Requirement -
The line containing "R11: 100k (3V3, NET30) -> 100k (3V3, NET26)" marks the end, so write out exactly every line from the top of the entries below through that one.
(Given entries)
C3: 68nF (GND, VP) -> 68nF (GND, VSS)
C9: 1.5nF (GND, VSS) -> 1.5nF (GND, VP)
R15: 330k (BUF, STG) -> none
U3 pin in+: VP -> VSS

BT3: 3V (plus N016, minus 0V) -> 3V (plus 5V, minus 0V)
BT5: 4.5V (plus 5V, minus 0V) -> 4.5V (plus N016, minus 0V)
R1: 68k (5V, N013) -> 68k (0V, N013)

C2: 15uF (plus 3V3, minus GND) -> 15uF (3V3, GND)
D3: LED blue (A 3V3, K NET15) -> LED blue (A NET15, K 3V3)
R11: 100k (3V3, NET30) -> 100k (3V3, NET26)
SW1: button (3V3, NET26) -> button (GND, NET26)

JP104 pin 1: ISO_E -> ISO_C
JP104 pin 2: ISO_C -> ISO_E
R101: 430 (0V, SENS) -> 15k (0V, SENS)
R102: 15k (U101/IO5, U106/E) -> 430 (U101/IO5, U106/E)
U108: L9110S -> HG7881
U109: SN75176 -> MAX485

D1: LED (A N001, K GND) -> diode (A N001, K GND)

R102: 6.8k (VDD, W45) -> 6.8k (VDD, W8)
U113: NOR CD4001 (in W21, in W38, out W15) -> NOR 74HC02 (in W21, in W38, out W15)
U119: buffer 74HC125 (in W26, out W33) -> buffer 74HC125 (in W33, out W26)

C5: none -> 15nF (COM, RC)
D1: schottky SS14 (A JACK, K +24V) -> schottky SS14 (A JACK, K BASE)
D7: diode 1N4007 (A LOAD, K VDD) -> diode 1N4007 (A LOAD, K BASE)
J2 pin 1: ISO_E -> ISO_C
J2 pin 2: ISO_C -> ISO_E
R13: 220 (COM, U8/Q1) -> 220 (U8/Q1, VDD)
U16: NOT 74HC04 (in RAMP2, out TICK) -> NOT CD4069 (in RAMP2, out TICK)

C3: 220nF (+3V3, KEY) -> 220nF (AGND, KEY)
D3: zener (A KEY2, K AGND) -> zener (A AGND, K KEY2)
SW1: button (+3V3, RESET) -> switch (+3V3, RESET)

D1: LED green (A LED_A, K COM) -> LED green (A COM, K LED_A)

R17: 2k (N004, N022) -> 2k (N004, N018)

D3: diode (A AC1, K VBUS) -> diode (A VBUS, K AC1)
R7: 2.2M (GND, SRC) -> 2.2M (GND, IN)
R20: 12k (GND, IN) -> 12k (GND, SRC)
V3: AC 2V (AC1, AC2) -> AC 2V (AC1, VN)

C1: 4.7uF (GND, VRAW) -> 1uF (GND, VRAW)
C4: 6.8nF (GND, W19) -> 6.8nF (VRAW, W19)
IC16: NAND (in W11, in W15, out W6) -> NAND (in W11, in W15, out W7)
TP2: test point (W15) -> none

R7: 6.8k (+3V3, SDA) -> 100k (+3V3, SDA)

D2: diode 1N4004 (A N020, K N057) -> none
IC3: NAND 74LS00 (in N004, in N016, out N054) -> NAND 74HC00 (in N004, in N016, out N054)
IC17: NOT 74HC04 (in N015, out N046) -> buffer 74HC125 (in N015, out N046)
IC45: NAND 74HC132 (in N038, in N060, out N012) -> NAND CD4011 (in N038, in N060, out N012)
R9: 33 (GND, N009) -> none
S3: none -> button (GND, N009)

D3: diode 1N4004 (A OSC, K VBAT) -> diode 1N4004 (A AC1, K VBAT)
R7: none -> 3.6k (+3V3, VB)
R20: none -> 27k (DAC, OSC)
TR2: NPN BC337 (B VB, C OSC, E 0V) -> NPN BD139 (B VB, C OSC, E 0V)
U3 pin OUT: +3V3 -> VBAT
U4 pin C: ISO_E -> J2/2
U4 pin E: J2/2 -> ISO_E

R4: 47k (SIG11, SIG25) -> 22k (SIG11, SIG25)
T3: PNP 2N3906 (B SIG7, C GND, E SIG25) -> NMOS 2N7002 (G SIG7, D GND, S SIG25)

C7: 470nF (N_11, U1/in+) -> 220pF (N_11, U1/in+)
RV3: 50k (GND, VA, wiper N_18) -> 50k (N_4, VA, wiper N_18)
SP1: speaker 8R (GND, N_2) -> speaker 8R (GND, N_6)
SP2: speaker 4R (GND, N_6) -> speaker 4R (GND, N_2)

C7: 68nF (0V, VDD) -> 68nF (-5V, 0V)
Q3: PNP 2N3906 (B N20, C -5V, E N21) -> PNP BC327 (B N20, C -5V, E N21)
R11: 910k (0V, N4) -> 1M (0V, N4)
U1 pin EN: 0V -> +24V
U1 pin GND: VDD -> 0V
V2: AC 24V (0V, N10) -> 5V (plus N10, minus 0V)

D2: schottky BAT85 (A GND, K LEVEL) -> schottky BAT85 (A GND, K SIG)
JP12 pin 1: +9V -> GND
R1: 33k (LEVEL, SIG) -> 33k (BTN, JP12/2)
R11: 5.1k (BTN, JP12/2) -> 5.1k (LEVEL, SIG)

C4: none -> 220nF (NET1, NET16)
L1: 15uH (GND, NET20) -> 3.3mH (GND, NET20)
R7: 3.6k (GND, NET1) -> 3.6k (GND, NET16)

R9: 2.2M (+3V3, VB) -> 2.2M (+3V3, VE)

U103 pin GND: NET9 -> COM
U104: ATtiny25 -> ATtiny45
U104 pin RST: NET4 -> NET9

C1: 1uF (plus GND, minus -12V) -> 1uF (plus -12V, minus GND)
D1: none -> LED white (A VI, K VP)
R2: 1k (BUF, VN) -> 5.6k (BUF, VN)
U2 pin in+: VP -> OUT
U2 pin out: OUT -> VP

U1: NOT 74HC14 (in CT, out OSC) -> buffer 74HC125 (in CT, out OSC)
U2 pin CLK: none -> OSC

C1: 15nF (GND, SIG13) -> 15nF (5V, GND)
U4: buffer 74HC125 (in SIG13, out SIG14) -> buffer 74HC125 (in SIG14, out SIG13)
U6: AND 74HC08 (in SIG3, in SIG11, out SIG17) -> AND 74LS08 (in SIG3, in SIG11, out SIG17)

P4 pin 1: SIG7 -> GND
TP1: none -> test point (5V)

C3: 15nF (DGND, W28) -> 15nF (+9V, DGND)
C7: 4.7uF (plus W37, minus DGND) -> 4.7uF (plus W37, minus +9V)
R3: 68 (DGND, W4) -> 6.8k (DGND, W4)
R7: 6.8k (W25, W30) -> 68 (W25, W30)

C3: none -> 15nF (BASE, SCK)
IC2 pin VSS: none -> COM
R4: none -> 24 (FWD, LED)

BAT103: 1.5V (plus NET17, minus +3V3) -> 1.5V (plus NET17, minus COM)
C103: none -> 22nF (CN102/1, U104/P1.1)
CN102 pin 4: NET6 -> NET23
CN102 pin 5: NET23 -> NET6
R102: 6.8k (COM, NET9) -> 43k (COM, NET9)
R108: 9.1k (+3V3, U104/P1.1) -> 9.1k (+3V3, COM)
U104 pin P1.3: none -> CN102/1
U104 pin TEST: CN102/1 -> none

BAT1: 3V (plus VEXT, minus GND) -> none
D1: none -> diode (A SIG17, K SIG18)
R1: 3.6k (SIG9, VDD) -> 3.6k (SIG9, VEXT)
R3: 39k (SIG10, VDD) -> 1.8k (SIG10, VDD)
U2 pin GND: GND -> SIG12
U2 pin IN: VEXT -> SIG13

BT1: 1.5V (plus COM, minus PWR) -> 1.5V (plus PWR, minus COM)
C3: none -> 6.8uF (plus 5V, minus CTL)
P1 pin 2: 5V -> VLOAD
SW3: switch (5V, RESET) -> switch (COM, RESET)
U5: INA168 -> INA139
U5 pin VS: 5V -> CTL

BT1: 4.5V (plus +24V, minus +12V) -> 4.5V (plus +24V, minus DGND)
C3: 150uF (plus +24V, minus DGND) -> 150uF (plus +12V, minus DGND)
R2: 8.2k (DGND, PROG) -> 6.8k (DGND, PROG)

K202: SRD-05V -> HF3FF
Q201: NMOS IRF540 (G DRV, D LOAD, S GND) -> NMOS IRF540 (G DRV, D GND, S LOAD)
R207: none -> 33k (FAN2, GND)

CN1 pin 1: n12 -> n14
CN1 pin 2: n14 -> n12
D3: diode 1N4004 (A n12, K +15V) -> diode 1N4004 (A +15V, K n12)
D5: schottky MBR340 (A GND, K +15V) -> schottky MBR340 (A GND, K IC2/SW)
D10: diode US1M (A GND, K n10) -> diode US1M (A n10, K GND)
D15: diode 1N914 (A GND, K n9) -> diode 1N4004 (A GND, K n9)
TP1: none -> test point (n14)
(End Given entries)
Exercise output -
C3: 68nF (GND, VP) -> 68nF (GND, VSS)
C9: 1.5nF (GND, VSS) -> 1.5nF (GND, VP)
R15: 330k (BUF, STG) -> none
U3 pin in+: VP -> VSS

BT3: 3V (plus N016, minus 0V) -> 3V (plus 5V, minus 0V)
BT5: 4.5V (plus 5V, minus 0V) -> 4.5V (plus N016, minus 0V)
R1: 68k (5V, N013) -> 68k (0V, N013)

C2: 15uF (plus 3V3, minus GND) -> 15uF (3V3, GND)
D3: LED blue (A 3V3, K NET15) -> LED blue (A NET15, K 3V3)
R11: 100k (3V3, NET30) -> 100k (3V3, NET26)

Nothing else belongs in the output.